### YOUR OBJECTIVE
Because only the text is wanted, repeat the records below exactly and omit the pictures.

### Data items
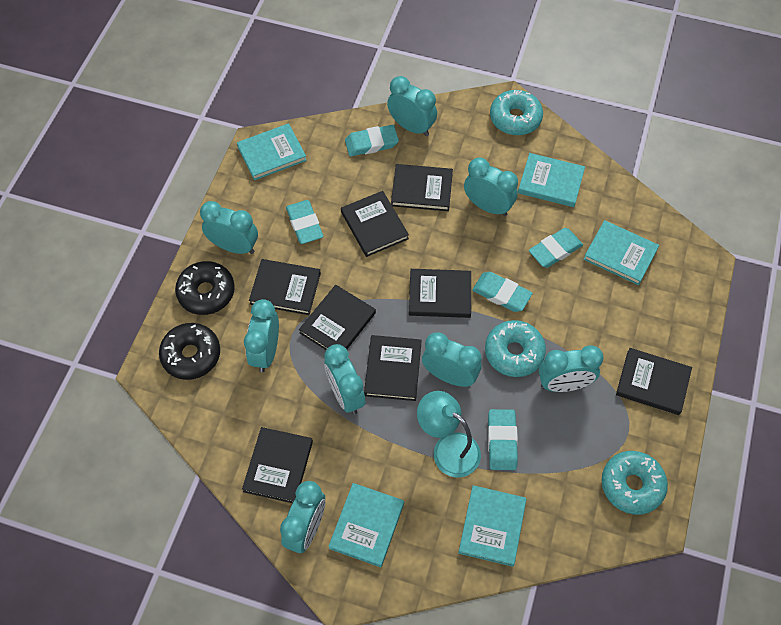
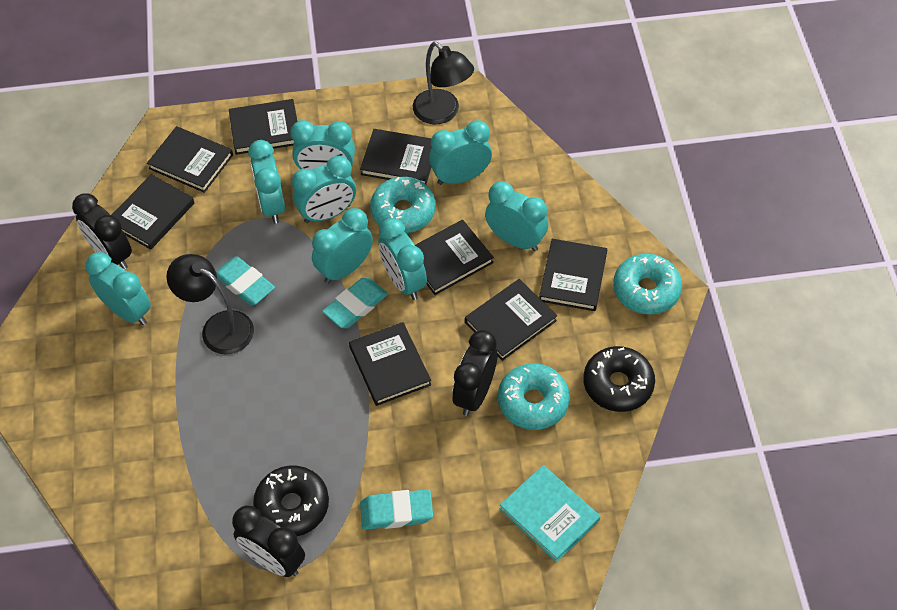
black clock: 0 -> 3
black lamp: 0 -> 2
turquoise book: 5 -> 1
turquoise eraser: 5 -> 3
turquoise lamp: 1 -> 0

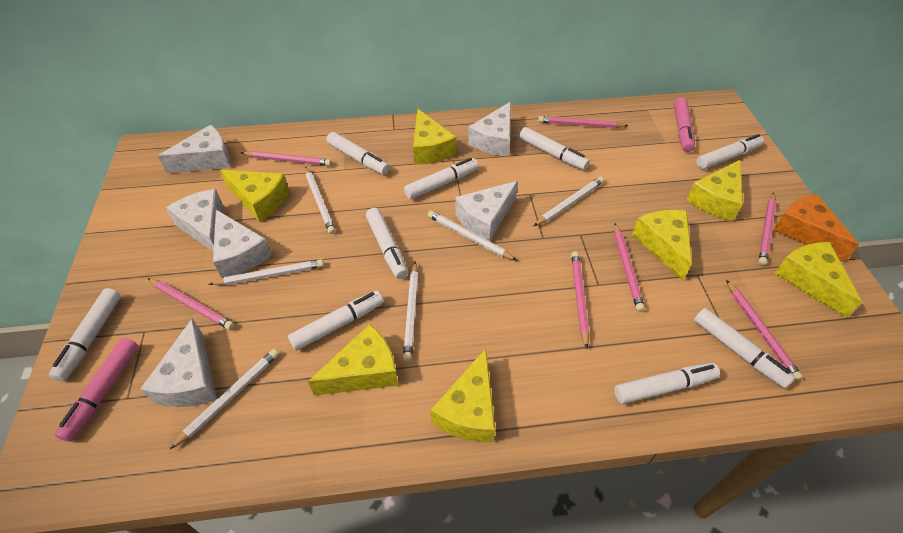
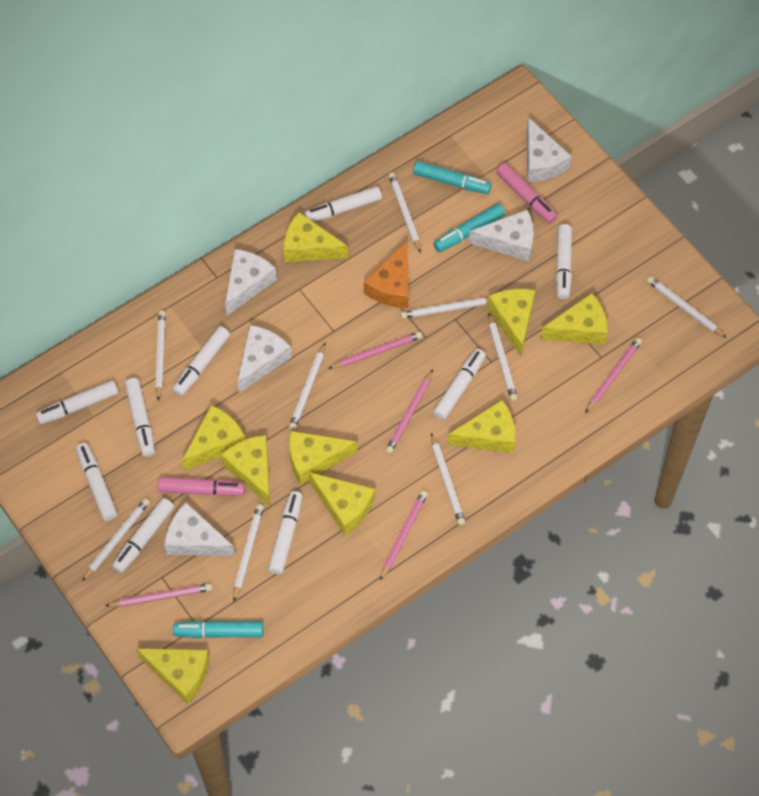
pink pencil: 7 -> 5
turquoise marker: 0 -> 3
white cheese: 6 -> 5
white pencil: 6 -> 9
yellow cheese: 7 -> 9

### SOLVED PROBLEM
black clock: 0 -> 3
black lamp: 0 -> 2
turquoise book: 5 -> 1
turquoise eraser: 5 -> 3
turquoise lamp: 1 -> 0

pink pencil: 7 -> 5
turquoise marker: 0 -> 3
white cheese: 6 -> 5
white pencil: 6 -> 9
yellow cheese: 7 -> 9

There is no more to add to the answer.